*Work order*.
Restate each record below word for word, skipping images.

*Raw data*.
· · · · · · ·

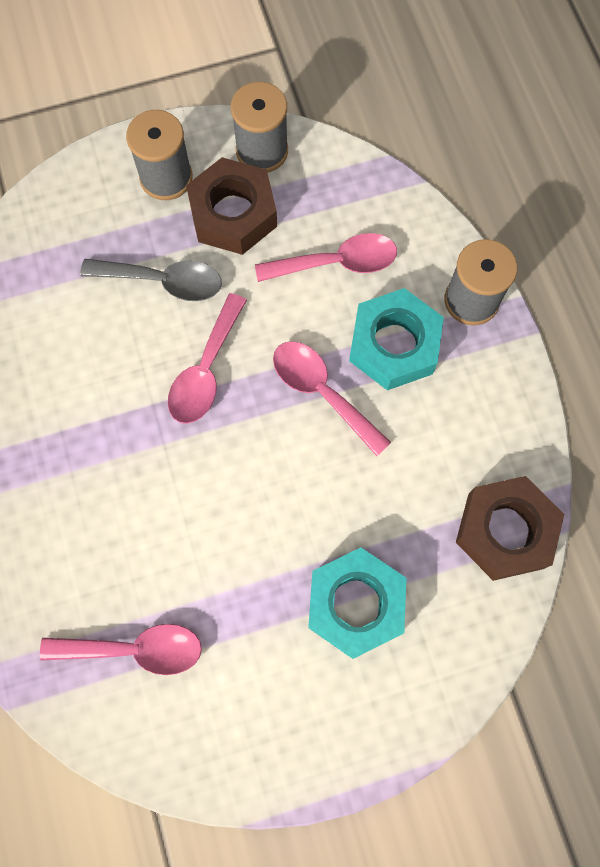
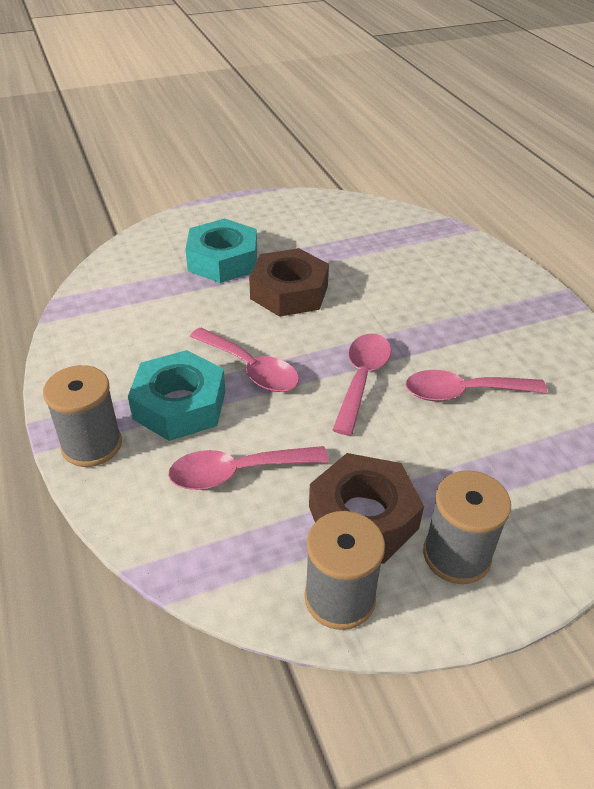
camera: 175 degrees right, 30 degrees down
(134, 649) = (376, 239): pink spoon -> pink spoon (464, 392)
(163, 281) = (425, 446): grey spoon -> none
(505, 531) = (102, 296): brown nut -> brown nut (289, 292)

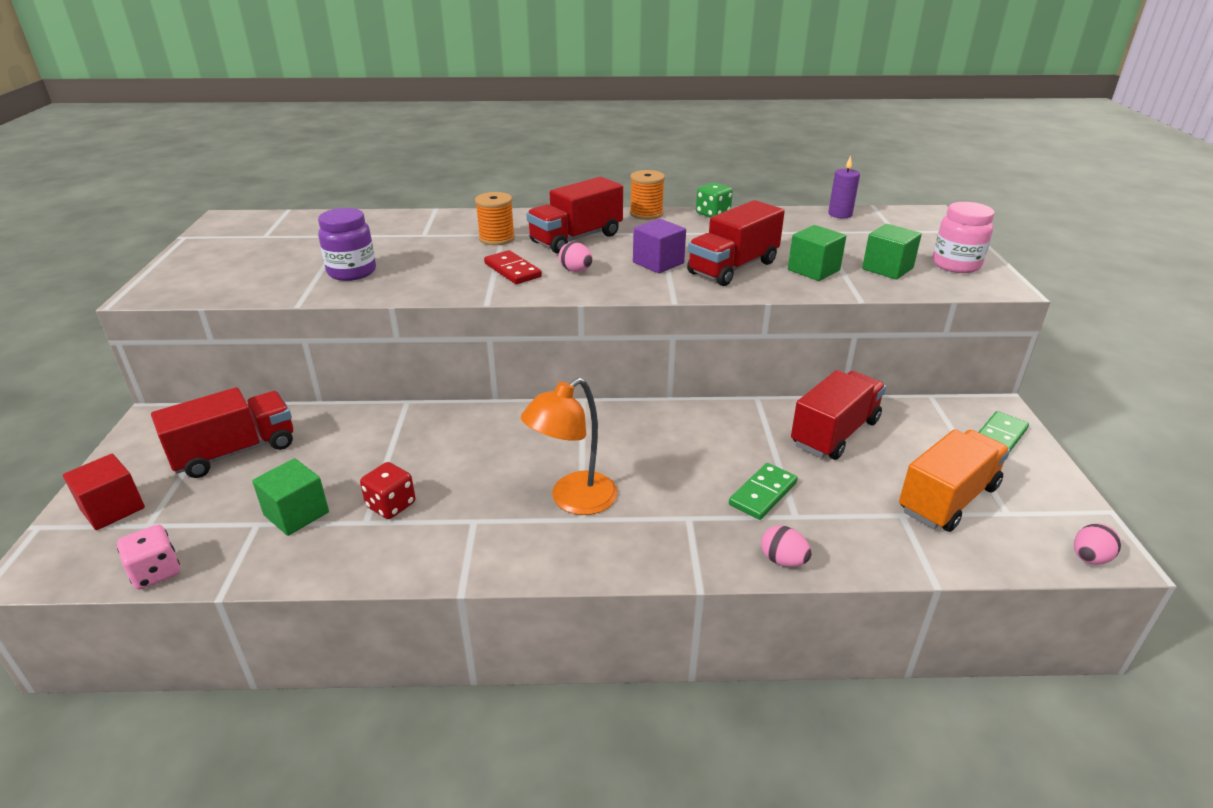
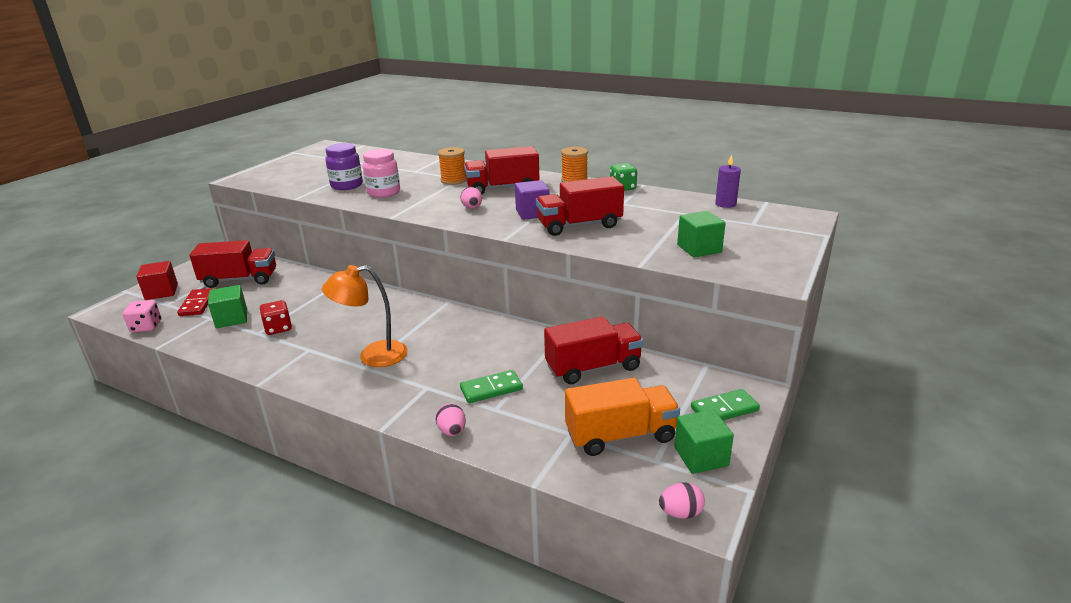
camera: 30 degrees right, 5 degrees down
(512, 270) = (434, 201): red domino -> red domino (197, 304)
(813, 270) = (637, 238): green cube -> green cube (701, 456)
(956, 265) = (764, 257): pink jar -> pink jar (384, 193)

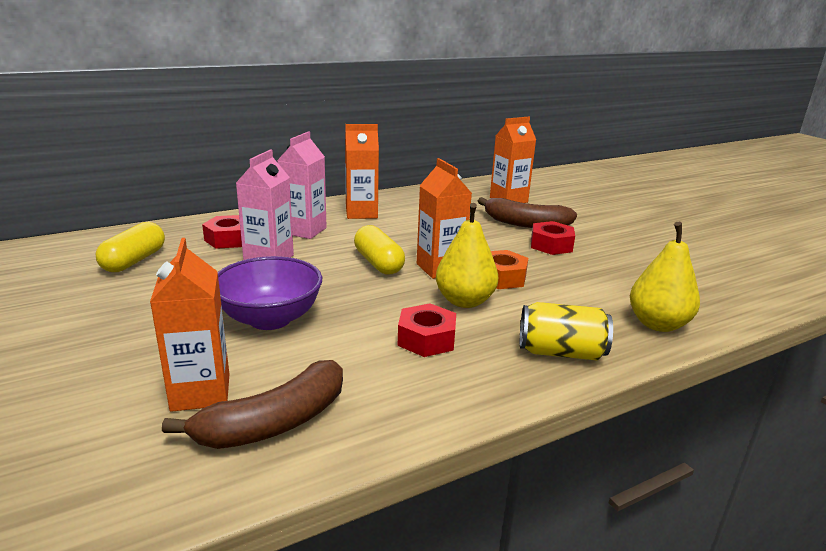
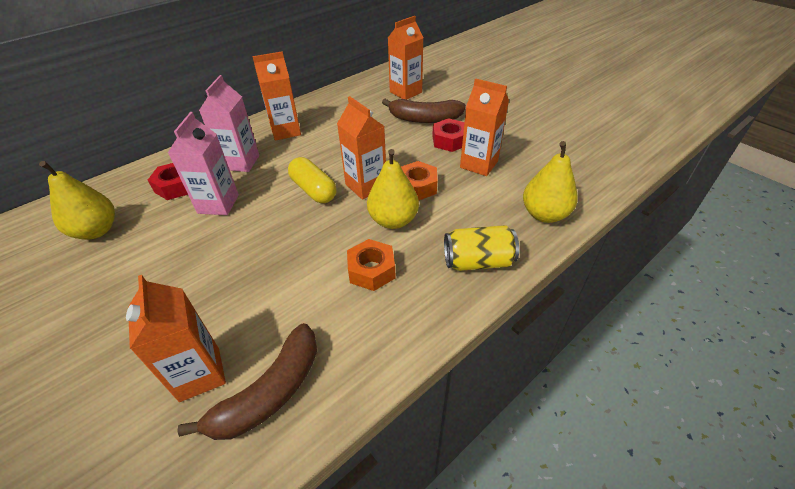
camera: 10 degrees left, 20 degrees up
(134, 261) = (96, 230): yellow capsule -> yellow pear
(270, 319) = (237, 275): purple bowl -> none
(426, 339) = (371, 270): red nut -> orange nut
(582, 269) = (479, 164): none -> orange carton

· · · · · · ·

*Exercise result*.
camera: 175 degrees right, 30 degrees down
(134, 649) = (376, 239): pink spoon -> pink spoon (464, 392)
(163, 281) = (425, 446): grey spoon -> none
(505, 531) = (102, 296): brown nut -> brown nut (289, 292)

camera: 30 degrees right, 5 degrees down
(512, 270) = (434, 201): red domino -> red domino (197, 304)
(813, 270) = (637, 238): green cube -> green cube (701, 456)
(956, 265) = (764, 257): pink jar -> pink jar (384, 193)

camera: 10 degrees left, 20 degrees up
(134, 261) = (96, 230): yellow capsule -> yellow pear
(270, 319) = (237, 275): purple bowl -> none
(426, 339) = (371, 270): red nut -> orange nut
(582, 269) = (479, 164): none -> orange carton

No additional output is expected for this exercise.